• Task material
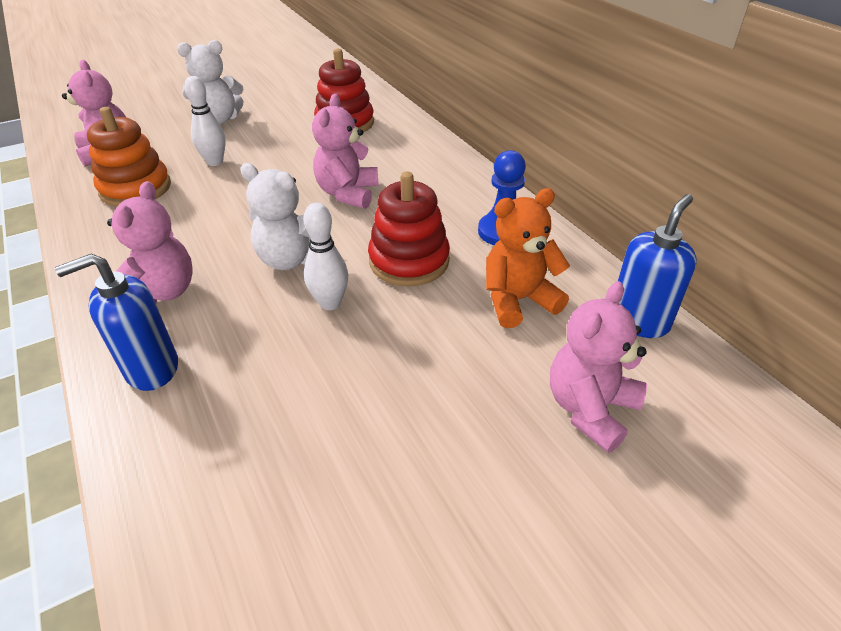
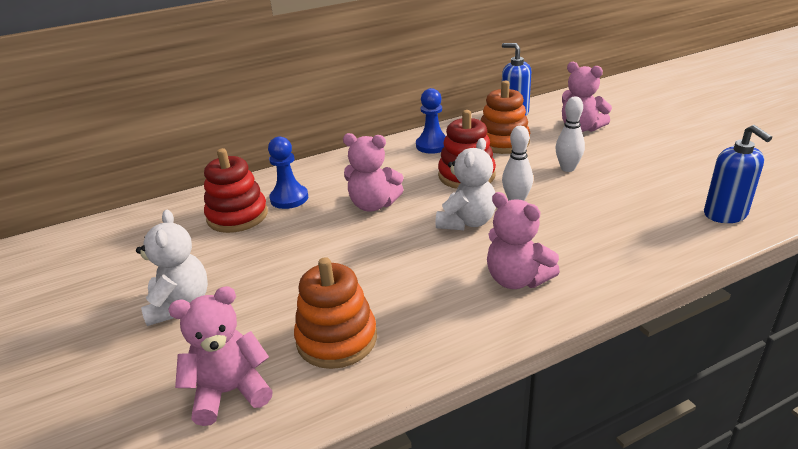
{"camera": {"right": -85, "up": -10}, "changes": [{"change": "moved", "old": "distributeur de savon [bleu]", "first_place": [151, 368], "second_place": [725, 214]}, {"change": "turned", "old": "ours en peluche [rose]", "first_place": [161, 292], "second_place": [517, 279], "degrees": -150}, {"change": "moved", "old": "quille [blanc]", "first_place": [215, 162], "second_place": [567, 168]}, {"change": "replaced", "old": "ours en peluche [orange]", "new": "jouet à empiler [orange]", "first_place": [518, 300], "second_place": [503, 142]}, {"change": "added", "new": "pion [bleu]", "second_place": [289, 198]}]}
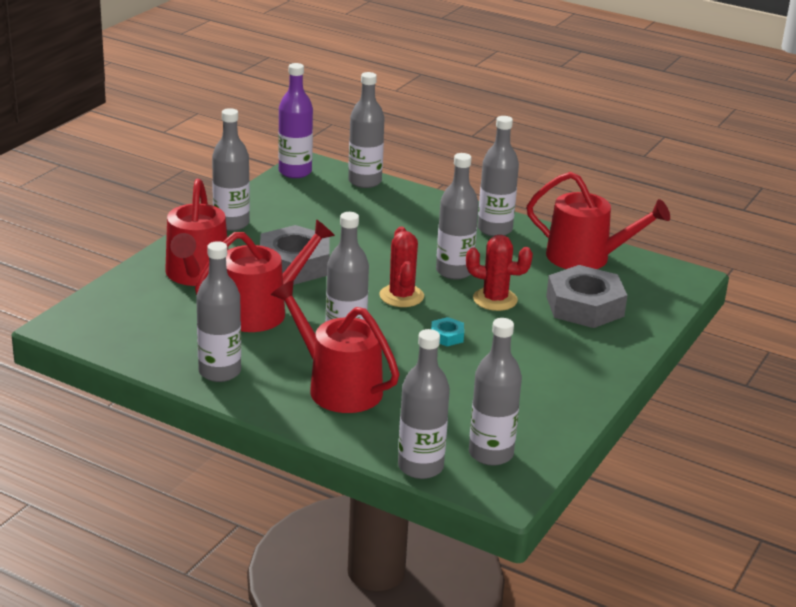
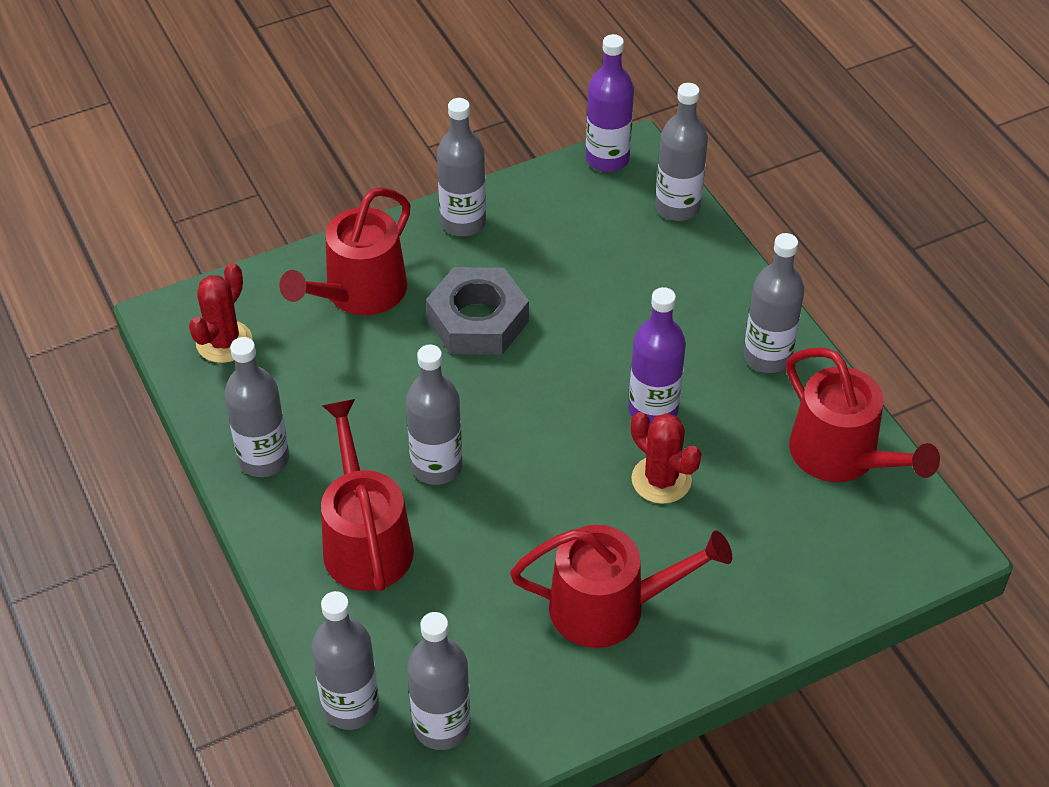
{"camera": {"right": 35, "up": 20}, "changes": [{"change": "moved", "old": "arrosoir [rouge]", "first_place": [260, 311], "second_place": [609, 607]}, {"change": "moved", "old": "cactus [rouge]", "first_place": [401, 296], "second_place": [224, 342]}, {"change": "removed", "old": "écrou [turquoise]", "first_place": [447, 336]}, {"change": "recoloured", "old": "bouteille [gris]", "new": "bouteille [violet]", "first_place": [454, 271], "second_place": [653, 410]}, {"change": "removed", "old": "écrou [gris]", "first_place": [585, 306]}]}
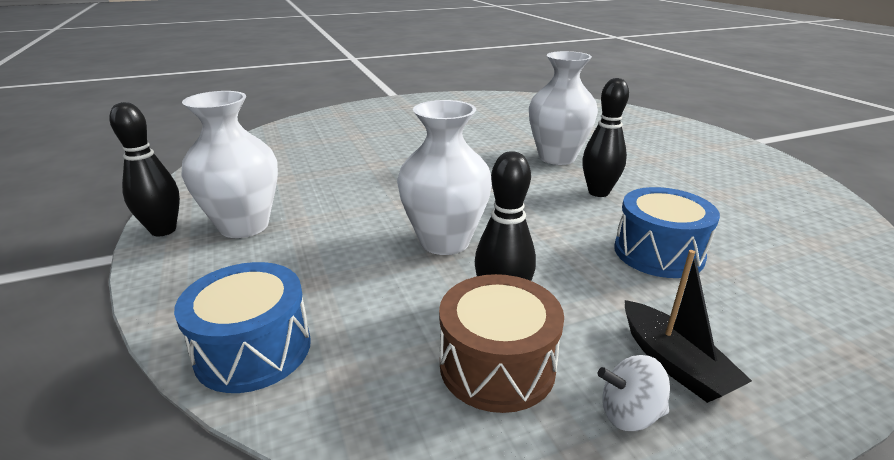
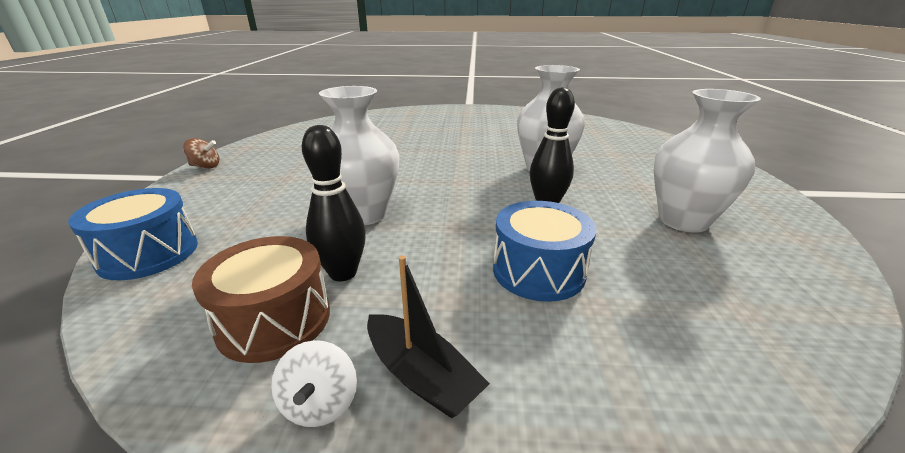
{"camera": {"right": 25, "up": 0}, "changes": [{"change": "replaced", "old": "quille [noir]", "new": "toupie [marron]", "first_place": [163, 230], "second_place": [205, 166]}, {"change": "moved", "old": "vase [blanc]", "first_place": [244, 226], "second_place": [683, 221]}, {"change": "turned", "old": "toupie [blanc]", "first_place": [629, 414], "second_place": [320, 404], "degrees": -120}, {"change": "turned", "old": "bateau [noir]", "first_place": [673, 363], "second_place": [421, 375], "degrees": -45}]}
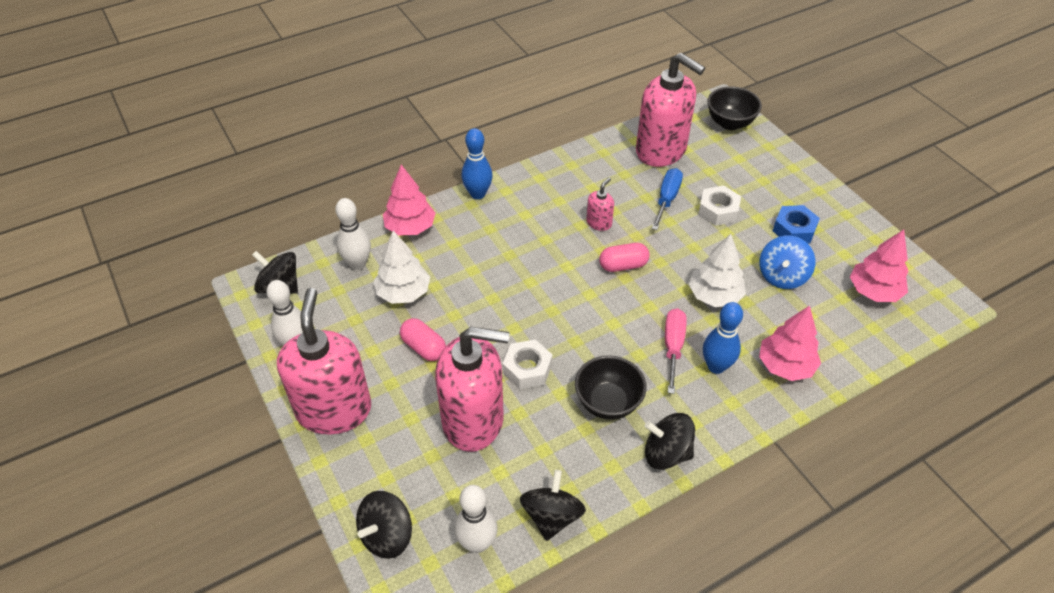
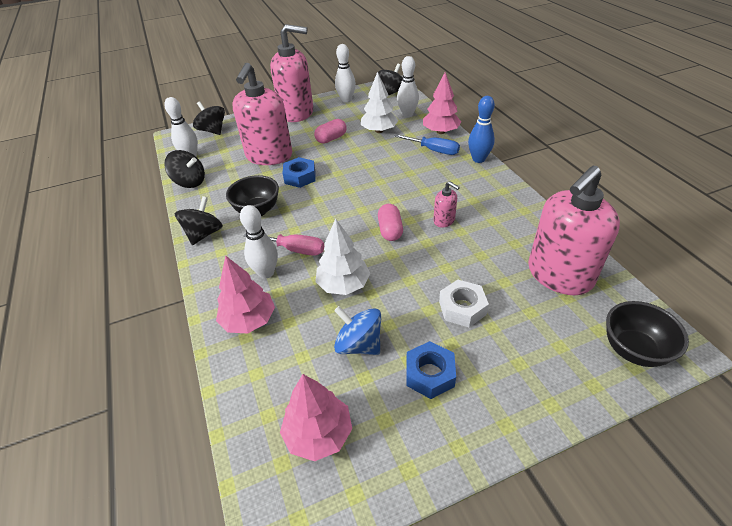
{"camera": {"right": 100, "up": -5}, "changes": [{"change": "recoloured", "old": "écrou [blanc]", "new": "écrou [bleu]", "first_place": [527, 369], "second_place": [300, 177]}, {"change": "moved", "old": "tournevis [bleu]", "first_place": [667, 199], "second_place": [433, 150]}, {"change": "recoloured", "old": "quille [bleu]", "new": "quille [blanc]", "first_place": [716, 366], "second_place": [266, 273]}]}
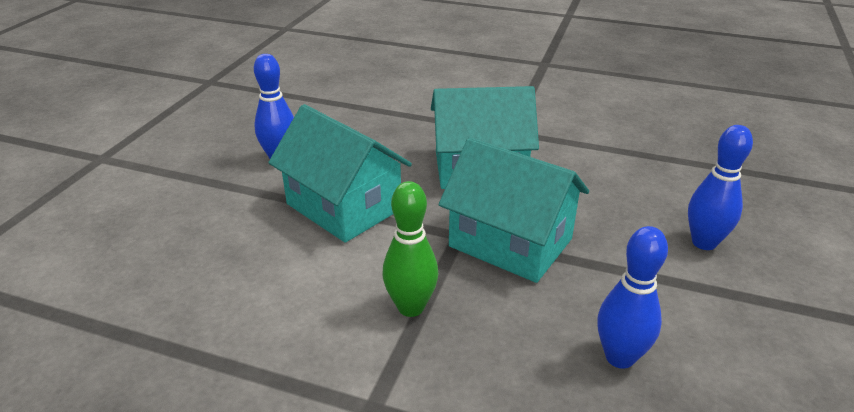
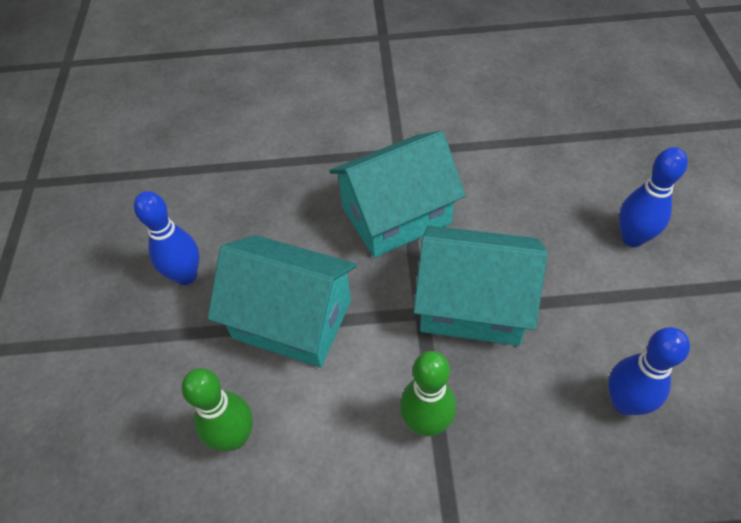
{"camera": {"right": -20, "up": 20}, "changes": [{"change": "added", "new": "quille [vert]", "second_place": [234, 437]}]}
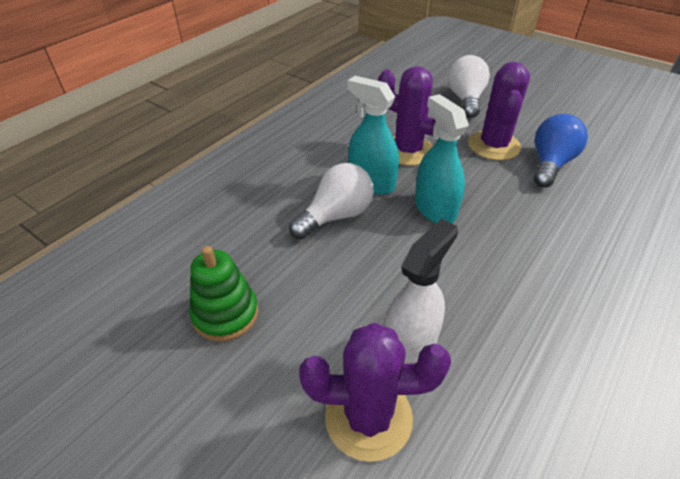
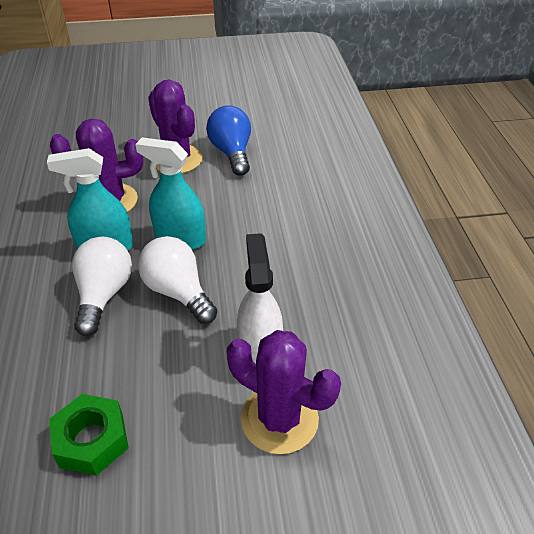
{"camera": {"right": -45, "up": 0}, "changes": [{"change": "replaced", "old": "jouet à empiler [vert]", "new": "écrou [vert]", "first_place": [225, 314], "second_place": [92, 440]}, {"change": "turned", "old": "cactus [violet]", "first_place": [368, 417], "second_place": [279, 419], "degrees": 75}, {"change": "moved", "old": "ampoule [blanc]", "first_place": [465, 99], "second_place": [178, 292]}]}
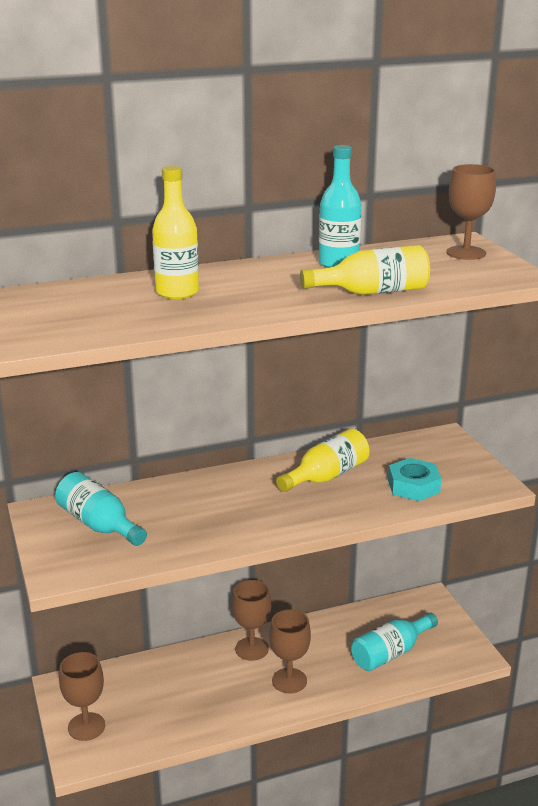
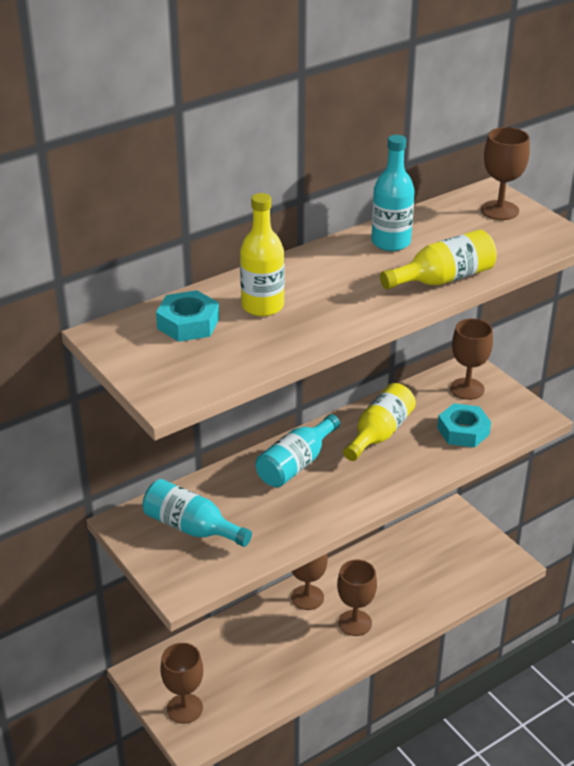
{"camera": {"right": -15, "up": 10}, "changes": [{"change": "moved", "old": "bouteille [turquoise]", "first_place": [391, 653], "second_place": [296, 464]}, {"change": "added", "new": "écrou [turquoise]", "second_place": [188, 323]}, {"change": "added", "new": "verre à pied [marron]", "second_place": [467, 389]}]}
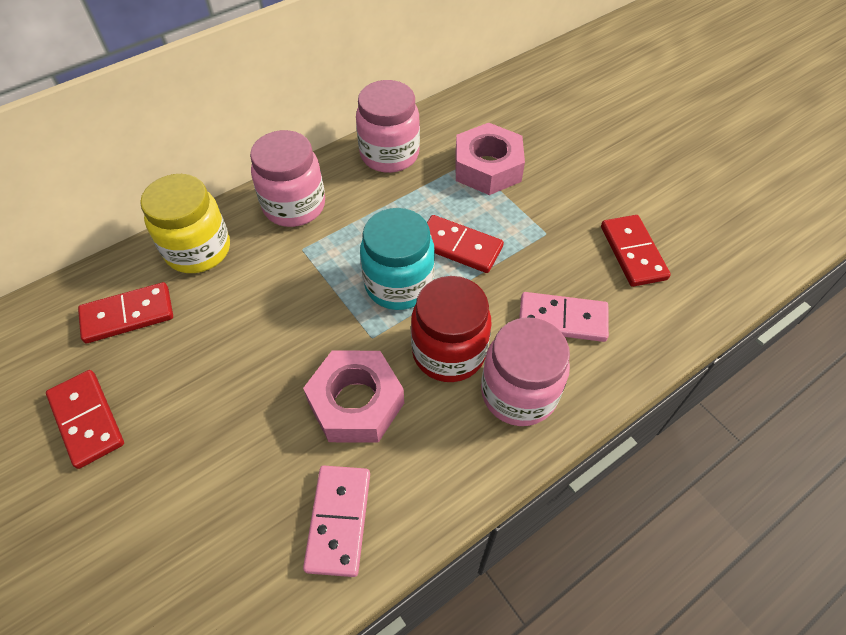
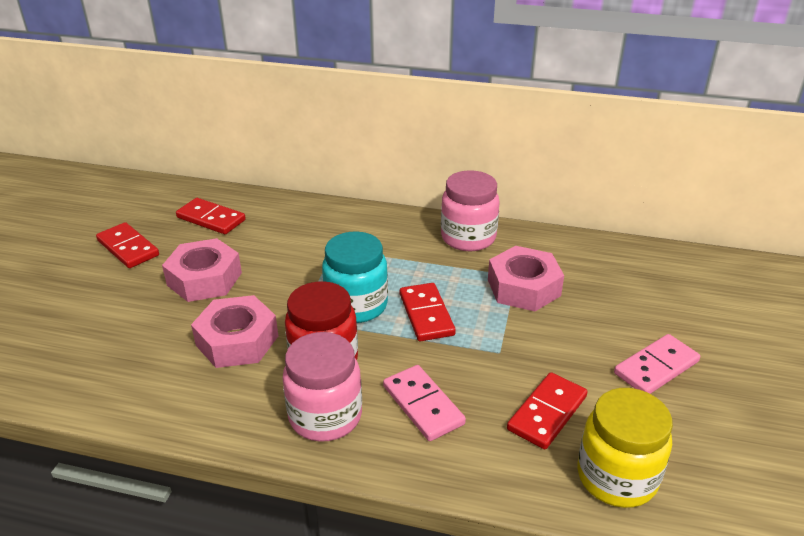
{"camera": {"right": 50, "up": -20}, "changes": [{"change": "turned", "old": "domino [rouge]", "first_place": [87, 419], "second_place": [128, 248], "degrees": -60}, {"change": "moved", "old": "bocal [jaune]", "first_place": [198, 250], "second_place": [616, 477]}, {"change": "removed", "old": "bocal [rose]", "first_place": [294, 206]}, {"change": "moved", "old": "domino [rose]", "first_place": [339, 520], "second_place": [656, 368]}, {"change": "added", "new": "écrou [rose]", "second_place": [204, 279]}]}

• Work item
Your response should reproduce the entire listing verbatim, minus the pictures.

• Exercise solution
{"camera": {"right": -85, "up": -10}, "changes": [{"change": "moved", "old": "distributeur de savon [bleu]", "first_place": [151, 368], "second_place": [725, 214]}, {"change": "turned", "old": "ours en peluche [rose]", "first_place": [161, 292], "second_place": [517, 279], "degrees": -150}, {"change": "moved", "old": "quille [blanc]", "first_place": [215, 162], "second_place": [567, 168]}, {"change": "replaced", "old": "ours en peluche [orange]", "new": "jouet à empiler [orange]", "first_place": [518, 300], "second_place": [503, 142]}, {"change": "added", "new": "pion [bleu]", "second_place": [289, 198]}]}
{"camera": {"right": 35, "up": 20}, "changes": [{"change": "moved", "old": "arrosoir [rouge]", "first_place": [260, 311], "second_place": [609, 607]}, {"change": "moved", "old": "cactus [rouge]", "first_place": [401, 296], "second_place": [224, 342]}, {"change": "removed", "old": "écrou [turquoise]", "first_place": [447, 336]}, {"change": "recoloured", "old": "bouteille [gris]", "new": "bouteille [violet]", "first_place": [454, 271], "second_place": [653, 410]}, {"change": "removed", "old": "écrou [gris]", "first_place": [585, 306]}]}
{"camera": {"right": 25, "up": 0}, "changes": [{"change": "replaced", "old": "quille [noir]", "new": "toupie [marron]", "first_place": [163, 230], "second_place": [205, 166]}, {"change": "moved", "old": "vase [blanc]", "first_place": [244, 226], "second_place": [683, 221]}, {"change": "turned", "old": "toupie [blanc]", "first_place": [629, 414], "second_place": [320, 404], "degrees": -120}, {"change": "turned", "old": "bateau [noir]", "first_place": [673, 363], "second_place": [421, 375], "degrees": -45}]}
{"camera": {"right": 100, "up": -5}, "changes": [{"change": "recoloured", "old": "écrou [blanc]", "new": "écrou [bleu]", "first_place": [527, 369], "second_place": [300, 177]}, {"change": "moved", "old": "tournevis [bleu]", "first_place": [667, 199], "second_place": [433, 150]}, {"change": "recoloured", "old": "quille [bleu]", "new": "quille [blanc]", "first_place": [716, 366], "second_place": [266, 273]}]}
{"camera": {"right": -20, "up": 20}, "changes": [{"change": "added", "new": "quille [vert]", "second_place": [234, 437]}]}
{"camera": {"right": -45, "up": 0}, "changes": [{"change": "replaced", "old": "jouet à empiler [vert]", "new": "écrou [vert]", "first_place": [225, 314], "second_place": [92, 440]}, {"change": "turned", "old": "cactus [violet]", "first_place": [368, 417], "second_place": [279, 419], "degrees": 75}, {"change": "moved", "old": "ampoule [blanc]", "first_place": [465, 99], "second_place": [178, 292]}]}
{"camera": {"right": -15, "up": 10}, "changes": [{"change": "moved", "old": "bouteille [turquoise]", "first_place": [391, 653], "second_place": [296, 464]}, {"change": "added", "new": "écrou [turquoise]", "second_place": [188, 323]}, {"change": "added", "new": "verre à pied [marron]", "second_place": [467, 389]}]}
{"camera": {"right": 50, "up": -20}, "changes": [{"change": "turned", "old": "domino [rouge]", "first_place": [87, 419], "second_place": [128, 248], "degrees": -60}, {"change": "moved", "old": "bocal [jaune]", "first_place": [198, 250], "second_place": [616, 477]}, {"change": "removed", "old": "bocal [rose]", "first_place": [294, 206]}, {"change": "moved", "old": "domino [rose]", "first_place": [339, 520], "second_place": [656, 368]}, {"change": "added", "new": "écrou [rose]", "second_place": [204, 279]}]}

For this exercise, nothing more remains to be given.